Transcribe these records exactly, dropping every picture.

**Revision comparison data**
□ □ □ □
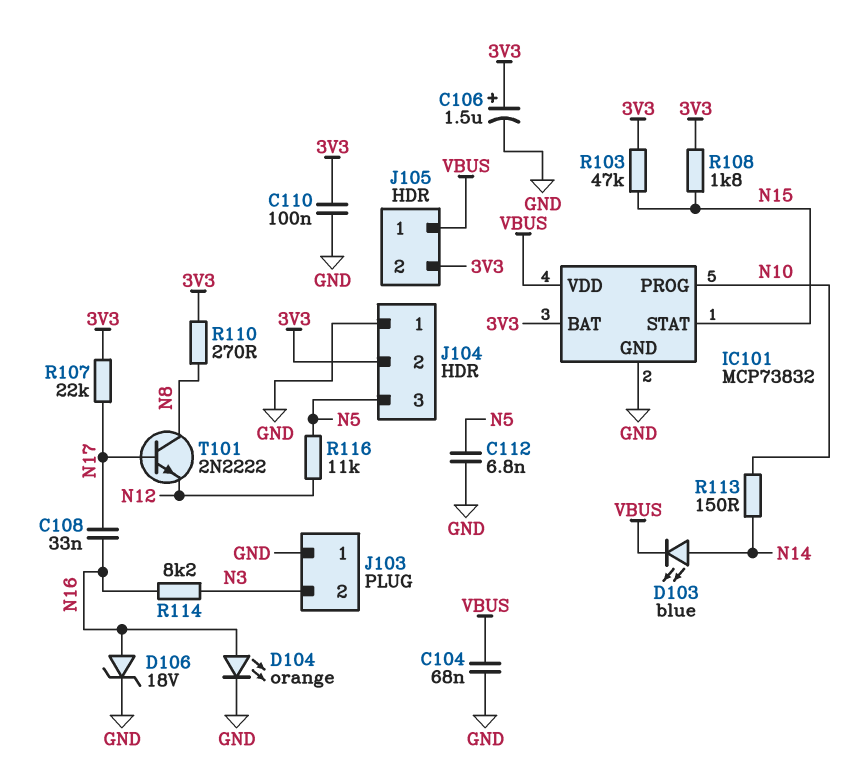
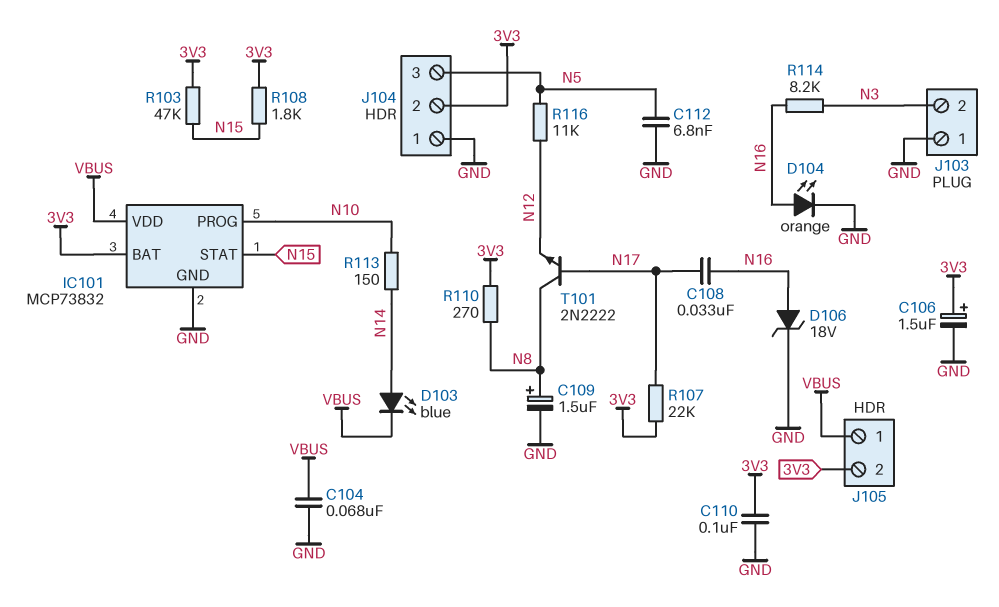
C109: none -> 1.5uF (plus N8, minus GND)

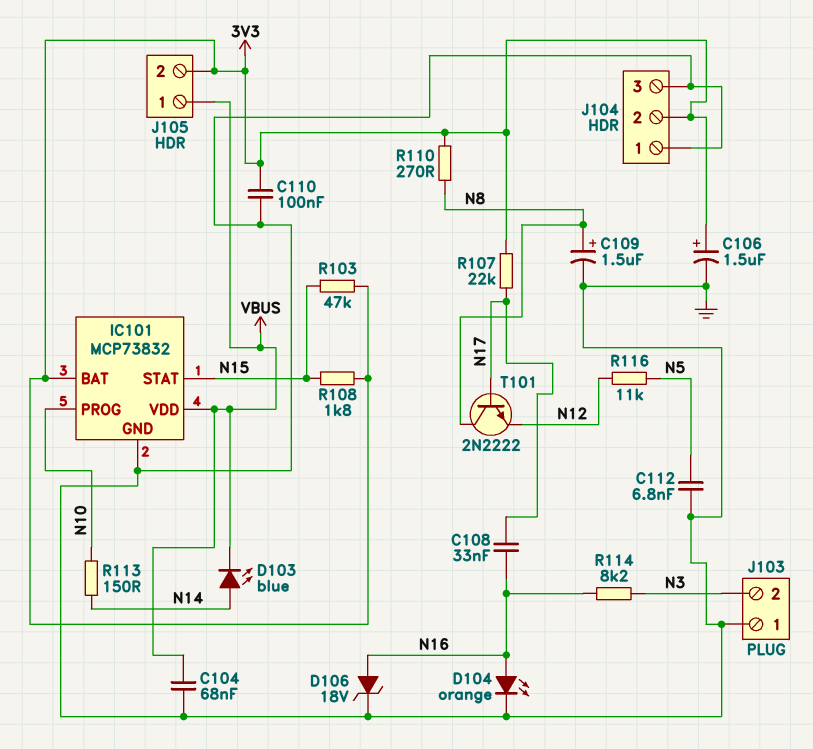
J104 pin 3: N5 -> GND

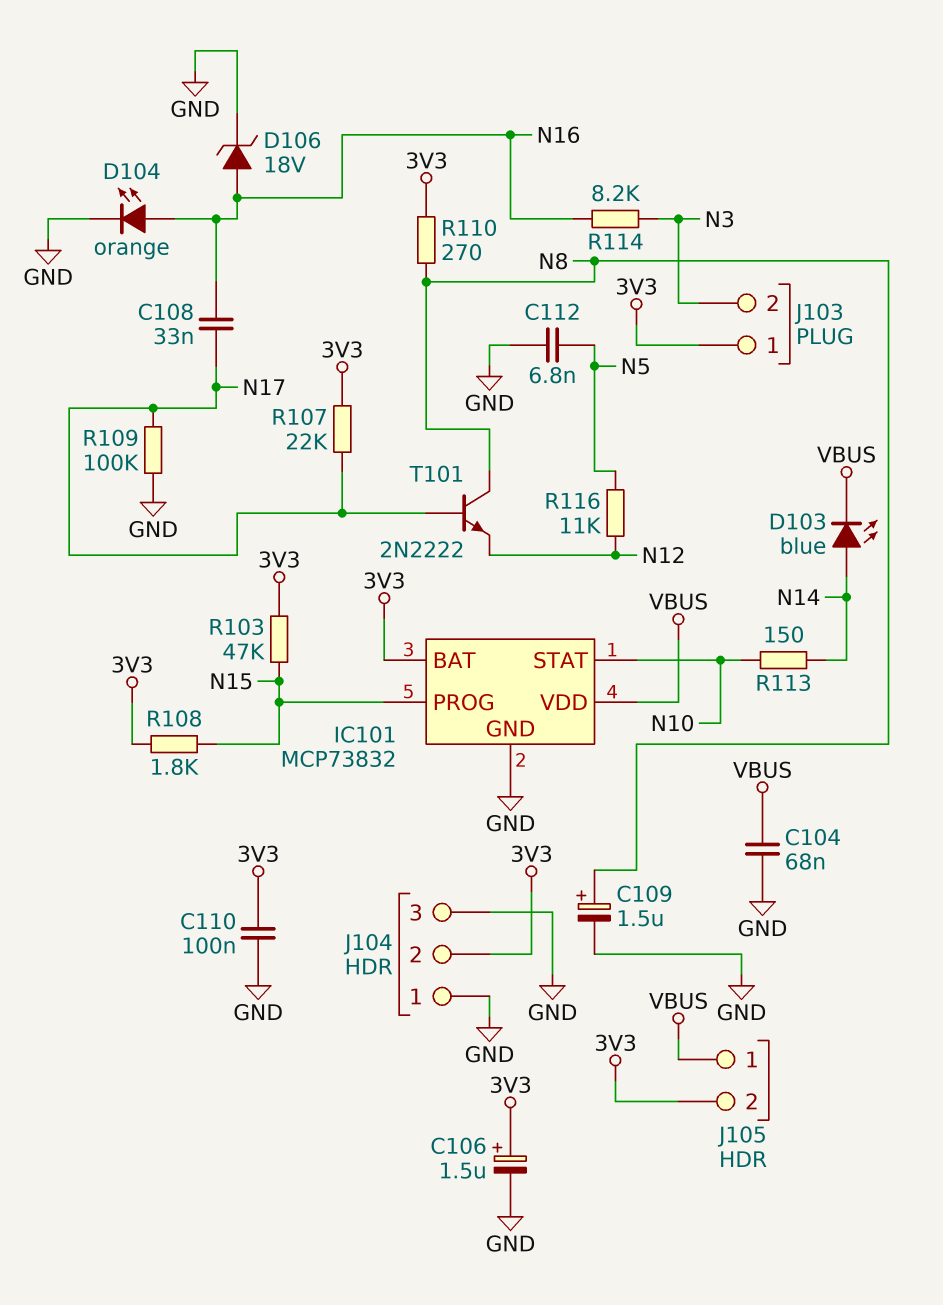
IC101 pin PROG: N10 -> N15
IC101 pin STAT: N15 -> N10
J103 pin 1: GND -> 3V3
R109: none -> 100k (GND, N17)

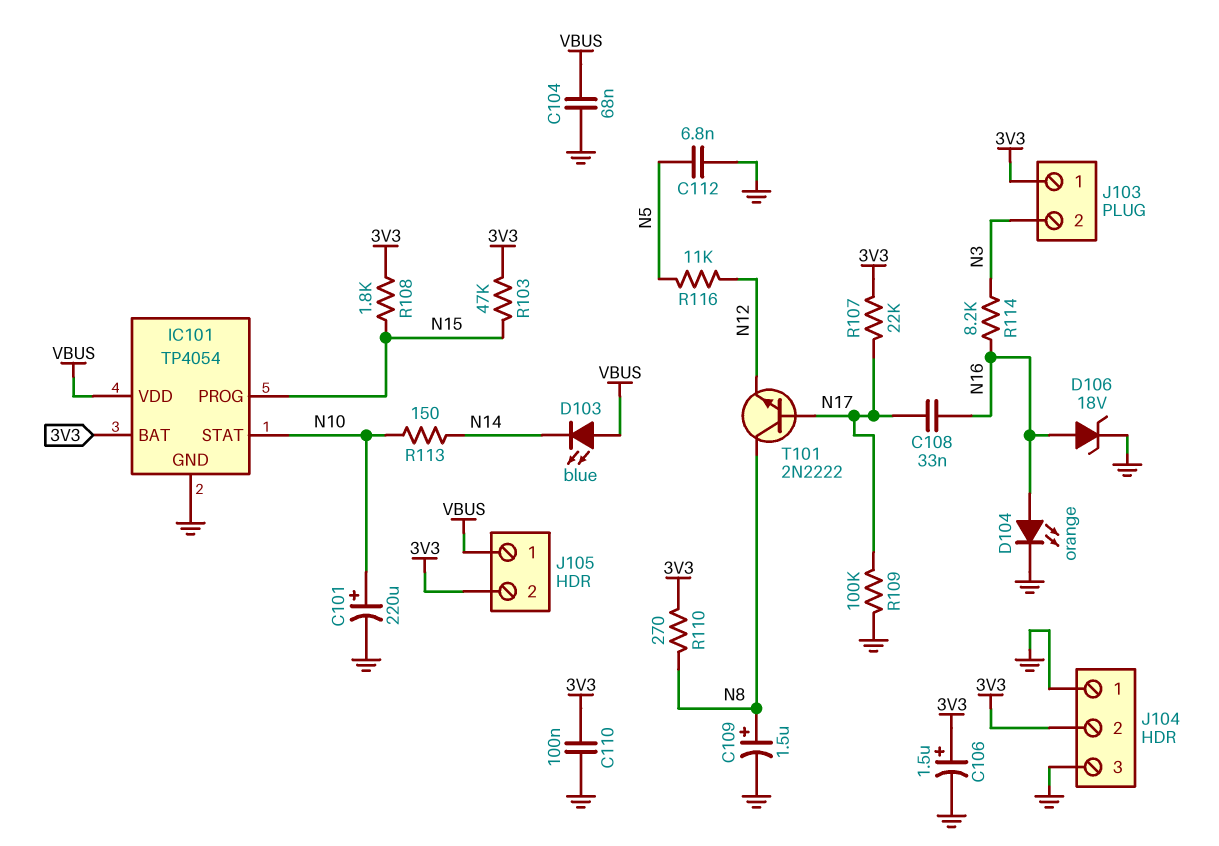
C101: none -> 220uF (plus N10, minus GND)
D103: LED blue (A N14, K VBUS) -> LED blue (A VBUS, K N14)
IC101: MCP73832 -> TP4054

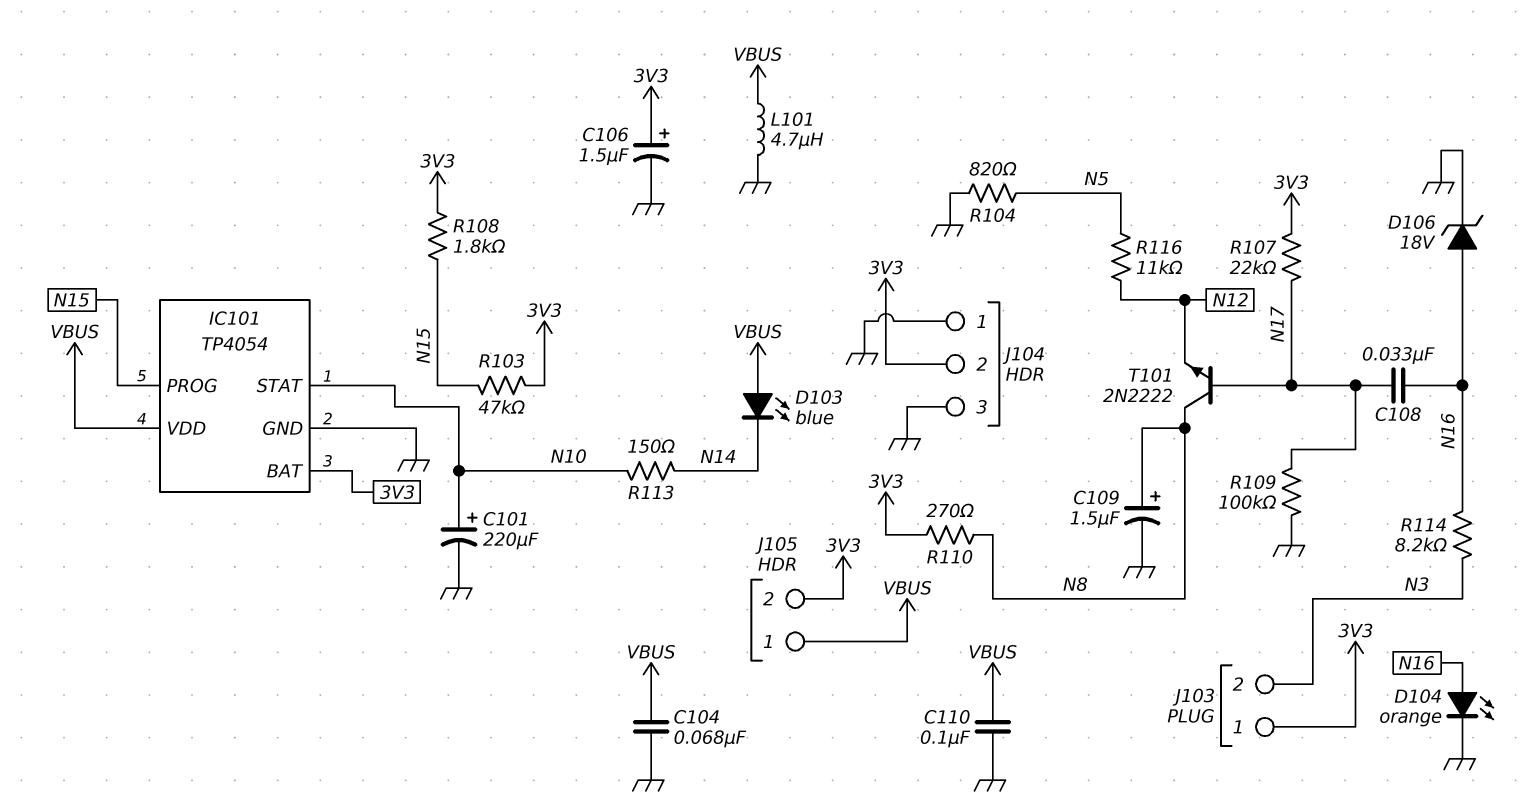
C110: 100nF (3V3, GND) -> 100nF (GND, VBUS)
C112: 6.8nF (GND, N5) -> none
L101: none -> 4.7uH (GND, VBUS)
R104: none -> 820 (GND, N5)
□ □ □ □
**WRITTEN SOLUTION**
C109: none -> 1.5uF (plus N8, minus GND)

J104 pin 3: N5 -> GND

IC101 pin PROG: N10 -> N15
IC101 pin STAT: N15 -> N10
J103 pin 1: GND -> 3V3
R109: none -> 100k (GND, N17)

C101: none -> 220uF (plus N10, minus GND)
D103: LED blue (A N14, K VBUS) -> LED blue (A VBUS, K N14)
IC101: MCP73832 -> TP4054

C110: 100nF (3V3, GND) -> 100nF (GND, VBUS)
C112: 6.8nF (GND, N5) -> none
L101: none -> 4.7uH (GND, VBUS)
R104: none -> 820 (GND, N5)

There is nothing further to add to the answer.